- **Exercise inputs**:
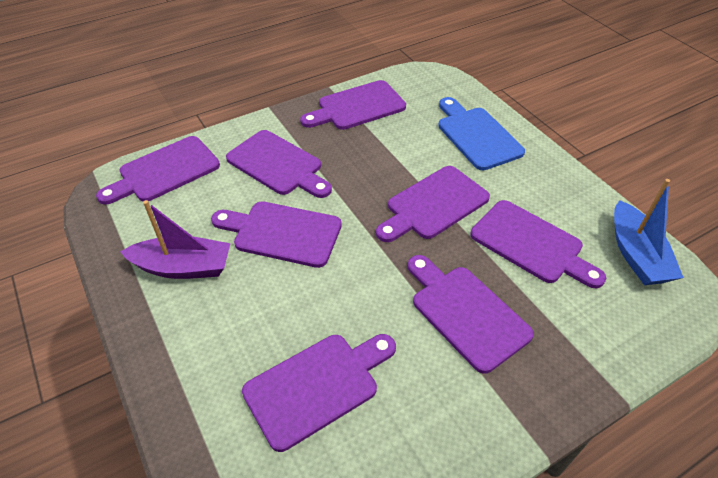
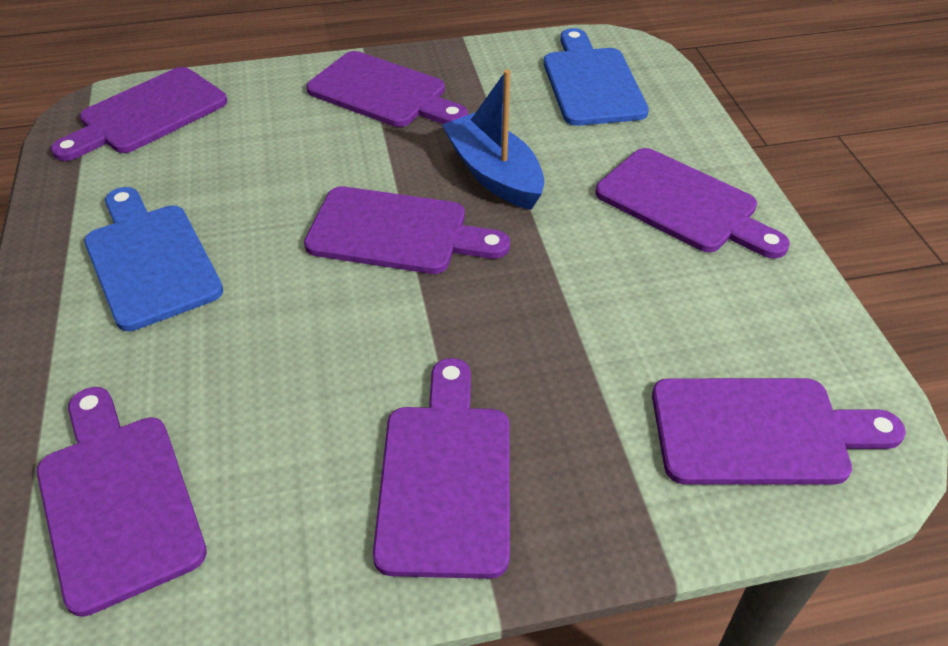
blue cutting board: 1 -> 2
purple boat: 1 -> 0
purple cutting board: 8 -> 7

* * *

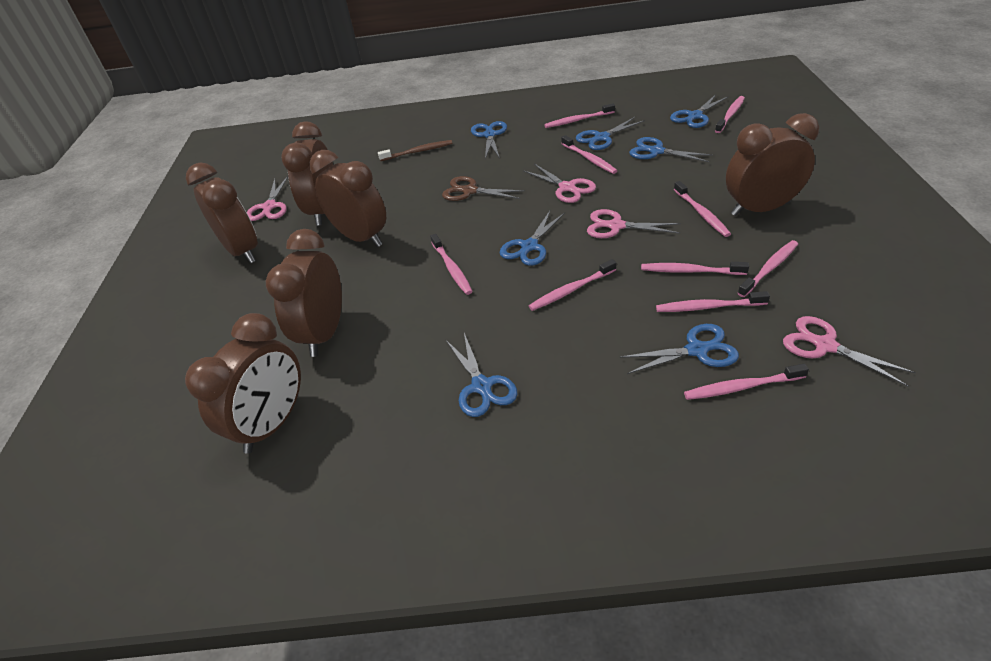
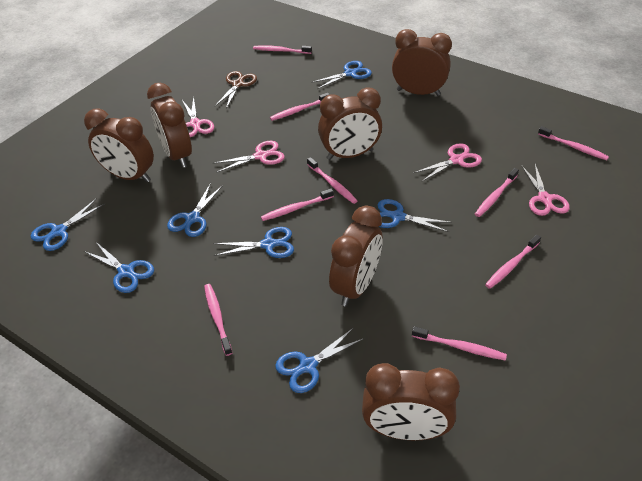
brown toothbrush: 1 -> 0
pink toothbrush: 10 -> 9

--

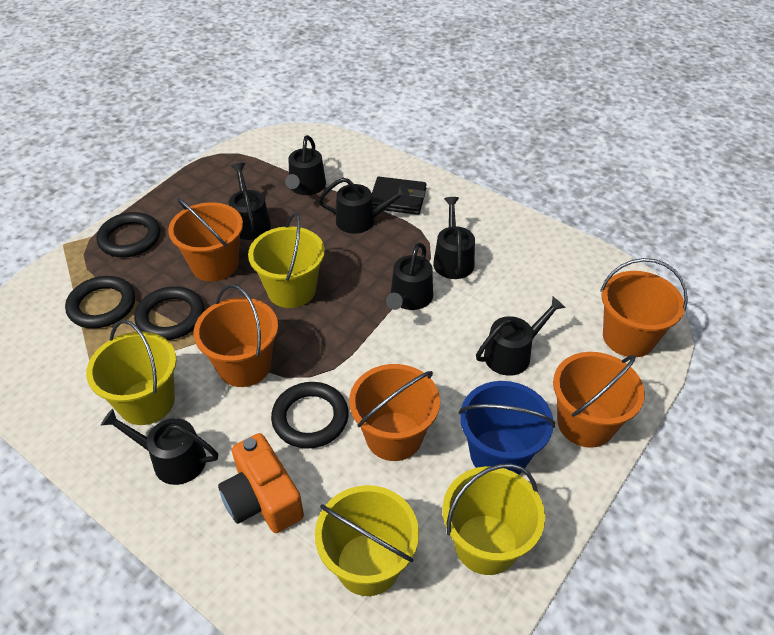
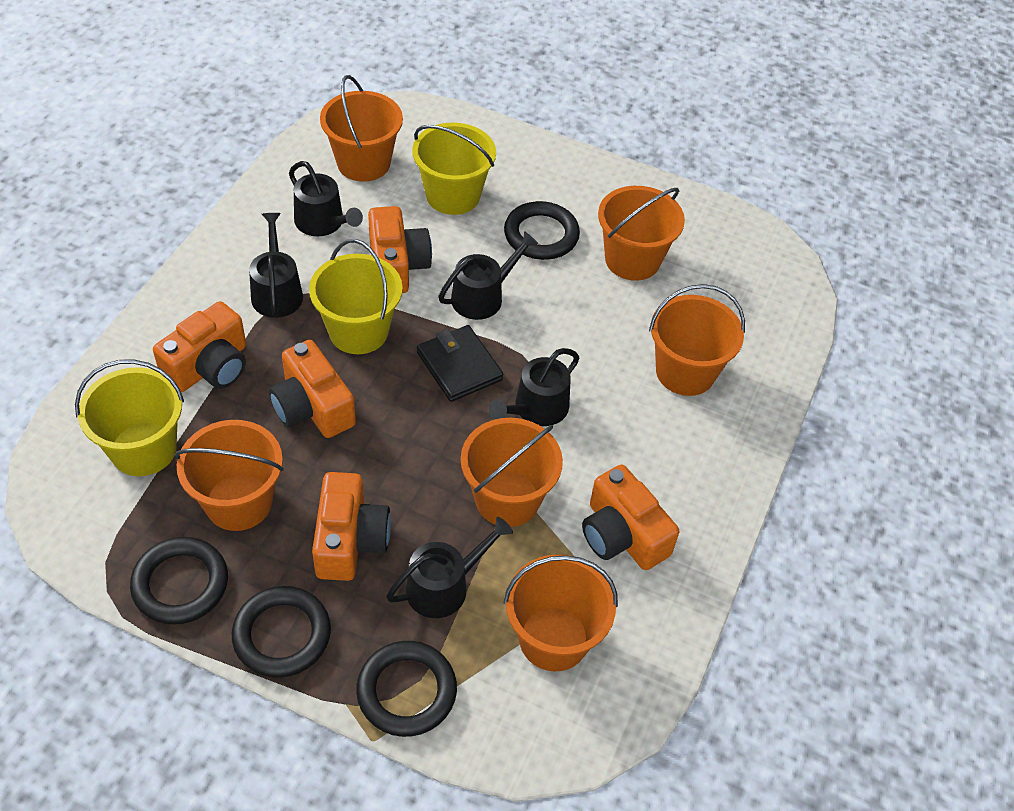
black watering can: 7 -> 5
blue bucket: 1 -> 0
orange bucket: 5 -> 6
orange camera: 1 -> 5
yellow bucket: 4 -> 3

- **What to do**: Lines of the material may hold the string "cutting". Copy each one that does.

- **Answer to the exercise**:
blue cutting board: 1 -> 2
purple cutting board: 8 -> 7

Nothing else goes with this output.